#### WHAT IS NEEDED
Return, word for word, the line containing "green tomatax 450, 318, 77, 81" and every line after it through the last line of the records below.
---
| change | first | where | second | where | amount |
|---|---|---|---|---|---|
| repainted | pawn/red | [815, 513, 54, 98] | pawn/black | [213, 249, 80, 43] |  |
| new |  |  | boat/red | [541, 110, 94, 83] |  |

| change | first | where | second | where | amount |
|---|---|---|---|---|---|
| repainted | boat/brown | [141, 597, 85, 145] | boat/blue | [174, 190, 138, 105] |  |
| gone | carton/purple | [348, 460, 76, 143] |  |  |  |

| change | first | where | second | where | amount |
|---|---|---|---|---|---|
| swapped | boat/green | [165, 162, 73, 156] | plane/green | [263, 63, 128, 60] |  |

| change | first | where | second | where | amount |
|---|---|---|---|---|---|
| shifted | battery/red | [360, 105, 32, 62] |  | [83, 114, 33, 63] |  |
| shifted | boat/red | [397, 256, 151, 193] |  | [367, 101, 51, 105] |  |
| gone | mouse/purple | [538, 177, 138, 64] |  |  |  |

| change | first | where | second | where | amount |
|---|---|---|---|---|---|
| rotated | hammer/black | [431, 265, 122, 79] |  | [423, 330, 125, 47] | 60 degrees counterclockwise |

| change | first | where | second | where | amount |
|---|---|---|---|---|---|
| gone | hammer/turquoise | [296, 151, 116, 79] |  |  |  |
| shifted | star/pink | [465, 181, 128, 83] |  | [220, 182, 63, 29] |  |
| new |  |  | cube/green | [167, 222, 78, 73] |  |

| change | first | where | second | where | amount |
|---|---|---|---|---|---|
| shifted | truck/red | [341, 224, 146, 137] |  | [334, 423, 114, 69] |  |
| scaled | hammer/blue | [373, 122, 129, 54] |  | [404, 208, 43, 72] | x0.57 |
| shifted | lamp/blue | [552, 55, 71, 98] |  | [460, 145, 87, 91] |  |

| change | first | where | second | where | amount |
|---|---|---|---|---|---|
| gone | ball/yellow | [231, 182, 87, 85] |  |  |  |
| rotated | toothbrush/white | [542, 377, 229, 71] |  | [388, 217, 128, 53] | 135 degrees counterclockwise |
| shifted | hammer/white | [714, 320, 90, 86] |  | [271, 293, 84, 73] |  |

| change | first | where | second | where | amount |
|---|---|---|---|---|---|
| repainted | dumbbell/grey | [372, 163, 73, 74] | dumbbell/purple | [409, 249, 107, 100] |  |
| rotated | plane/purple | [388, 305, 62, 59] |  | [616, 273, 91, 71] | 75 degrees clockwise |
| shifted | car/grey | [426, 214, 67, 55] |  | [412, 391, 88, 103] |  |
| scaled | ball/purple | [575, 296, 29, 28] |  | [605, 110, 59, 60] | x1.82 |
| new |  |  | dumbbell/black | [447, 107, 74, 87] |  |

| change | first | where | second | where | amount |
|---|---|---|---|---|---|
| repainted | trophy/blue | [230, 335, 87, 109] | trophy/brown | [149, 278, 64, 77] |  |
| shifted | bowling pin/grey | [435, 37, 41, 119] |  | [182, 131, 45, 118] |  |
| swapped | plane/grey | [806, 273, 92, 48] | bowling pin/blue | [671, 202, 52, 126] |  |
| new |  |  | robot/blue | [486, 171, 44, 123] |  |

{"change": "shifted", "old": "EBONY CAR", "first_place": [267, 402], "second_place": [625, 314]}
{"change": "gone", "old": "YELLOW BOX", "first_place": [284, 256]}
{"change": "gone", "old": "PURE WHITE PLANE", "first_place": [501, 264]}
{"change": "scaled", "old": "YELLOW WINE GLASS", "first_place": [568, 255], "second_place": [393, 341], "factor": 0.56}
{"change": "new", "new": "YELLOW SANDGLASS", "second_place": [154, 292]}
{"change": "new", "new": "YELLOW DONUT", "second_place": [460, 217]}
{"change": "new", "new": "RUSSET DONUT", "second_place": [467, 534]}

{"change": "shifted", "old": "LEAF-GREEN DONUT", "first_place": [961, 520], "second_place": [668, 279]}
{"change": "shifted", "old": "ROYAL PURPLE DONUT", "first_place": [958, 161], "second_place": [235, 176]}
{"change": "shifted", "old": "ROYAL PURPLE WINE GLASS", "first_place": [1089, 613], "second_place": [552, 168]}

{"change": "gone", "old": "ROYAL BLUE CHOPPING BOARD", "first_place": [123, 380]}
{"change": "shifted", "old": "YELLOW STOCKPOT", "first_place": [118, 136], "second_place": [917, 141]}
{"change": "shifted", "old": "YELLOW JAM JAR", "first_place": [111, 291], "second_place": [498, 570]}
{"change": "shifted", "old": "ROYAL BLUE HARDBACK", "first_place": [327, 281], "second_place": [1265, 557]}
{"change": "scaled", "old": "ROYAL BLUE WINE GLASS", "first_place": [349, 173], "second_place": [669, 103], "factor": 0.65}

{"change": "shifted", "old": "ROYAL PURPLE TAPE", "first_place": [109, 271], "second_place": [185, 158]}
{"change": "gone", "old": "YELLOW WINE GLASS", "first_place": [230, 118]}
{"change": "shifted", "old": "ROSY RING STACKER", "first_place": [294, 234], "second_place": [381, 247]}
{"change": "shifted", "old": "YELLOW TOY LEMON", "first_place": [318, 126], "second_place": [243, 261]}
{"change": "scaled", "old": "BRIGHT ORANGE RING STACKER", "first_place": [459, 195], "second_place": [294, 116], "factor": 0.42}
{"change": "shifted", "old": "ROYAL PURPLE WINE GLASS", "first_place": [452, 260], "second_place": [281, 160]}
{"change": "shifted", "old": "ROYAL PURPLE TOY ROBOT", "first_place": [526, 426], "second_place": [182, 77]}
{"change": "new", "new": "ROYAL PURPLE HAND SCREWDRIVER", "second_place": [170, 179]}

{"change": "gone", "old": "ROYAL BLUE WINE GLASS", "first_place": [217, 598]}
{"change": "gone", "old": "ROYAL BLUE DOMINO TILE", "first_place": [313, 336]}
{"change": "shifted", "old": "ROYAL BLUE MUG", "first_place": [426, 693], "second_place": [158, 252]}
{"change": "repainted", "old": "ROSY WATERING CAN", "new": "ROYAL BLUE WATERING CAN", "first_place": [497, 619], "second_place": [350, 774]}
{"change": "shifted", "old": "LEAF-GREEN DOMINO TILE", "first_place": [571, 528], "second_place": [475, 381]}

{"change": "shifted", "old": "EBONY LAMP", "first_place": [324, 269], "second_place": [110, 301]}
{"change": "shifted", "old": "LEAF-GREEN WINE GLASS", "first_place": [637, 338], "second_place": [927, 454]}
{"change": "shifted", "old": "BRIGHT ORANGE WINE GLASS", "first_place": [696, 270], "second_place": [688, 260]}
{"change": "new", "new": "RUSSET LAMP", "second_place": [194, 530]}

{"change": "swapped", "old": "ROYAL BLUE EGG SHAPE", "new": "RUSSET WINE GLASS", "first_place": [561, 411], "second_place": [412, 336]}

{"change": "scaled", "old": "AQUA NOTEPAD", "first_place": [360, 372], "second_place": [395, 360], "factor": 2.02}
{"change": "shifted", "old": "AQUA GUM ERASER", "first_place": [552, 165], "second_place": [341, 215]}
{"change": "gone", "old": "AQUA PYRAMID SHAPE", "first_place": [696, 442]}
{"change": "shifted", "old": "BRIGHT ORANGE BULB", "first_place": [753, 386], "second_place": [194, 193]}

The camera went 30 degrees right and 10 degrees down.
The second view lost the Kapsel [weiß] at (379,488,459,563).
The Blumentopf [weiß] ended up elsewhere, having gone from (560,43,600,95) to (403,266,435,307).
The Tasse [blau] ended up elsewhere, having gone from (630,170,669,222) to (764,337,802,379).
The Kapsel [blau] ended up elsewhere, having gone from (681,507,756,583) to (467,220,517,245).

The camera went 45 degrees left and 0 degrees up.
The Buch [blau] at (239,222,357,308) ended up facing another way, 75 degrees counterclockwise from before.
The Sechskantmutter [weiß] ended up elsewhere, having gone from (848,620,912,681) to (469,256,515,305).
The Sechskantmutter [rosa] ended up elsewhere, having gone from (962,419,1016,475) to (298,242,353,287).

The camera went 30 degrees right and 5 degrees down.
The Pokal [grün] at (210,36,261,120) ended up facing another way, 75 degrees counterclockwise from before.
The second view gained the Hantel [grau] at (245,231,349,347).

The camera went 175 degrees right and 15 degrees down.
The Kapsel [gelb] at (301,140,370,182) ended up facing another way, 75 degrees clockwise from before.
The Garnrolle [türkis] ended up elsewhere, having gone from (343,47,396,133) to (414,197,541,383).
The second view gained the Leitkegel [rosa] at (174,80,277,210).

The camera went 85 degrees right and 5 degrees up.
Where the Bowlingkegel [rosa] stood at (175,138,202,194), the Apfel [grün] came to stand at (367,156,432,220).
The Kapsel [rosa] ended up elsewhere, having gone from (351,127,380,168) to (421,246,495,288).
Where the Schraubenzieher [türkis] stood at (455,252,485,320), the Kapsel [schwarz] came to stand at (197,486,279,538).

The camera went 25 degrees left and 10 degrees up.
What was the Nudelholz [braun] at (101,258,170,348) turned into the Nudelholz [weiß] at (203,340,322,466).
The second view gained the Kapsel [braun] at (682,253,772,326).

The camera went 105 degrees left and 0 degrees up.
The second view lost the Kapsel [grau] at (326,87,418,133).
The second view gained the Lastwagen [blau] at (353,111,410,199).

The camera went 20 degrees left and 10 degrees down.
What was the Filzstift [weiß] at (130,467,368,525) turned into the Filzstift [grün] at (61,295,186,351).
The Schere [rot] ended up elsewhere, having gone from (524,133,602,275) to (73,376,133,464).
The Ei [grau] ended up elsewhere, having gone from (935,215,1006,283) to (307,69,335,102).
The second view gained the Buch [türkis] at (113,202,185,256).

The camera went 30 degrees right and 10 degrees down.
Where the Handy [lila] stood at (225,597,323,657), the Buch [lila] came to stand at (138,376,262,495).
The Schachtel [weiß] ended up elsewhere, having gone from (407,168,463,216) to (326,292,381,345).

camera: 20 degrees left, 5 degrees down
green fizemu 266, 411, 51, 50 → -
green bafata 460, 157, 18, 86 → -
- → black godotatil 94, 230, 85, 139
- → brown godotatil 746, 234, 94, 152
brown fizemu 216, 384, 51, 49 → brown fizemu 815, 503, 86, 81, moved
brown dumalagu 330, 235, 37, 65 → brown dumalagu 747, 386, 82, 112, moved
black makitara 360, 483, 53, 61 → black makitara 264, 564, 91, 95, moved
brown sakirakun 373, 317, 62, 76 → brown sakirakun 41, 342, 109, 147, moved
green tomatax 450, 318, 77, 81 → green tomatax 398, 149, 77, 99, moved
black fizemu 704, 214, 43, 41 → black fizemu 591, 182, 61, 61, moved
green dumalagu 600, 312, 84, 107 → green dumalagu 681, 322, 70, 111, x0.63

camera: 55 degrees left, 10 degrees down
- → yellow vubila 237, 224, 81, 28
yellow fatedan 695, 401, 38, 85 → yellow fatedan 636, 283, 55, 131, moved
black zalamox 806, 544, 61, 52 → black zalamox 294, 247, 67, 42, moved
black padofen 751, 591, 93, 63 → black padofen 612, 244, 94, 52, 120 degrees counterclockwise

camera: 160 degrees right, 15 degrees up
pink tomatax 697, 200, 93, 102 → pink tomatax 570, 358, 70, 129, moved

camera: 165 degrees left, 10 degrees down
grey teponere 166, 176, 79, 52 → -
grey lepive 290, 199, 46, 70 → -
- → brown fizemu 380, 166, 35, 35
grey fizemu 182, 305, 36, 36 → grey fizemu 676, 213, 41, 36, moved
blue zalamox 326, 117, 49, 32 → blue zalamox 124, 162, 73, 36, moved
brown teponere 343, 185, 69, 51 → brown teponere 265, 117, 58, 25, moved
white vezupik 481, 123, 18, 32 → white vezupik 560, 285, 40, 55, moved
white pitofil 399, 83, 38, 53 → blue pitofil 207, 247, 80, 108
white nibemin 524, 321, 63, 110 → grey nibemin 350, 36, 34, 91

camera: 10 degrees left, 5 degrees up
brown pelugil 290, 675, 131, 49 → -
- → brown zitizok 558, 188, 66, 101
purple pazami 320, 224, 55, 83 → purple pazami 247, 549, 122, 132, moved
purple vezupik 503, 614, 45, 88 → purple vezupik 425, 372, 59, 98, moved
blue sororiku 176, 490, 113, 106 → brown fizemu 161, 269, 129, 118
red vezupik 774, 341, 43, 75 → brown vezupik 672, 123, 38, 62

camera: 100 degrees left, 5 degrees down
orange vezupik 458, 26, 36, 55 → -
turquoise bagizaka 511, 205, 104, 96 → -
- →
---
#### TASK OUTPUT
green tomatax 450, 318, 77, 81 → green tomatax 398, 149, 77, 99, moved
black fizemu 704, 214, 43, 41 → black fizemu 591, 182, 61, 61, moved
green dumalagu 600, 312, 84, 107 → green dumalagu 681, 322, 70, 111, x0.63

camera: 55 degrees left, 10 degrees down
- → yellow vubila 237, 224, 81, 28
yellow fatedan 695, 401, 38, 85 → yellow fatedan 636, 283, 55, 131, moved
black zalamox 806, 544, 61, 52 → black zalamox 294, 247, 67, 42, moved
black padofen 751, 591, 93, 63 → black padofen 612, 244, 94, 52, 120 degrees counterclockwise

camera: 160 degrees right, 15 degrees up
pink tomatax 697, 200, 93, 102 → pink tomatax 570, 358, 70, 129, moved

camera: 165 degrees left, 10 degrees down
grey teponere 166, 176, 79, 52 → -
grey lepive 290, 199, 46, 70 → -
- → brown fizemu 380, 166, 35, 35
grey fizemu 182, 305, 36, 36 → grey fizemu 676, 213, 41, 36, moved
blue zalamox 326, 117, 49, 32 → blue zalamox 124, 162, 73, 36, moved
brown teponere 343, 185, 69, 51 → brown teponere 265, 117, 58, 25, moved
white vezupik 481, 123, 18, 32 → white vezupik 560, 285, 40, 55, moved
white pitofil 399, 83, 38, 53 → blue pitofil 207, 247, 80, 108
white nibemin 524, 321, 63, 110 → grey nibemin 350, 36, 34, 91

camera: 10 degrees left, 5 degrees up
brown pelugil 290, 675, 131, 49 → -
- → brown zitizok 558, 188, 66, 101
purple pazami 320, 224, 55, 83 → purple pazami 247, 549, 122, 132, moved
purple vezupik 503, 614, 45, 88 → purple vezupik 425, 372, 59, 98, moved
blue sororiku 176, 490, 113, 106 → brown fizemu 161, 269, 129, 118
red vezupik 774, 341, 43, 75 → brown vezupik 672, 123, 38, 62

camera: 100 degrees left, 5 degrees down
orange vezupik 458, 26, 36, 55 → -
turquoise bagizaka 511, 205, 104, 96 → -
- →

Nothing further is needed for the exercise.